*** Block opens ***
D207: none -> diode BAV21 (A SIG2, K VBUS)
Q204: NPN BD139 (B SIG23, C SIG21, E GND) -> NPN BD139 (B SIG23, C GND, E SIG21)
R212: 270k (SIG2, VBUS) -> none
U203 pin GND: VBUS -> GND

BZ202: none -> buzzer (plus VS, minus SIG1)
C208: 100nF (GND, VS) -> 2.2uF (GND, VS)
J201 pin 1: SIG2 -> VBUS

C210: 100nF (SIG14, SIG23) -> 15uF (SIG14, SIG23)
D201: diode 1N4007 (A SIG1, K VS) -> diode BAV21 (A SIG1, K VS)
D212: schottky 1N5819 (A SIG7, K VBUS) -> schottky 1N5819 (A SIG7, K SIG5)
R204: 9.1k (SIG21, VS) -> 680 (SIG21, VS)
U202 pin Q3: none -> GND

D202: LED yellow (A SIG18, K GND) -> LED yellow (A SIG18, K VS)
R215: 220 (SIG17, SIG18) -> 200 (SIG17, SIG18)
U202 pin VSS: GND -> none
*** Block closes ***
Keeping every word in place, restate the entries above.

D207: none -> diode BAV21 (A SIG2, K VBUS)
Q204: NPN BD139 (B SIG23, C SIG21, E GND) -> NPN BD139 (B SIG23, C GND, E SIG21)
R212: 270k (SIG2, VBUS) -> none
U203 pin GND: VBUS -> GND

BZ202: none -> buzzer (plus VS, minus SIG1)
C208: 100nF (GND, VS) -> 2.2uF (GND, VS)
J201 pin 1: SIG2 -> VBUS

C210: 100nF (SIG14, SIG23) -> 15uF (SIG14, SIG23)
D201: diode 1N4007 (A SIG1, K VS) -> diode BAV21 (A SIG1, K VS)
D212: schottky 1N5819 (A SIG7, K VBUS) -> schottky 1N5819 (A SIG7, K SIG5)
R204: 9.1k (SIG21, VS) -> 680 (SIG21, VS)
U202 pin Q3: none -> GND

D202: LED yellow (A SIG18, K GND) -> LED yellow (A SIG18, K VS)
R215: 220 (SIG17, SIG18) -> 200 (SIG17, SIG18)
U202 pin VSS: GND -> none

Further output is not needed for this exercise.